### Given material ###
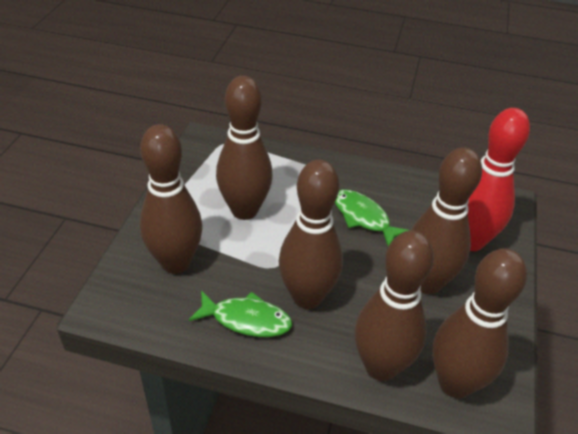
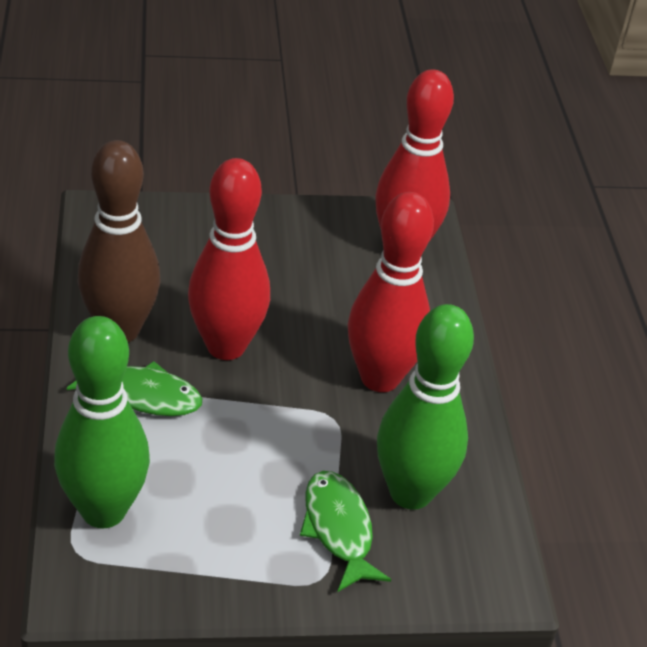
brown bowling pin: 6 -> 1
green bowling pin: 0 -> 2
red bowling pin: 1 -> 3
###
**What to do:** Return the lines of the data above in full and exactly, with no pictures.

**Response below:**
brown bowling pin: 6 -> 1
green bowling pin: 0 -> 2
red bowling pin: 1 -> 3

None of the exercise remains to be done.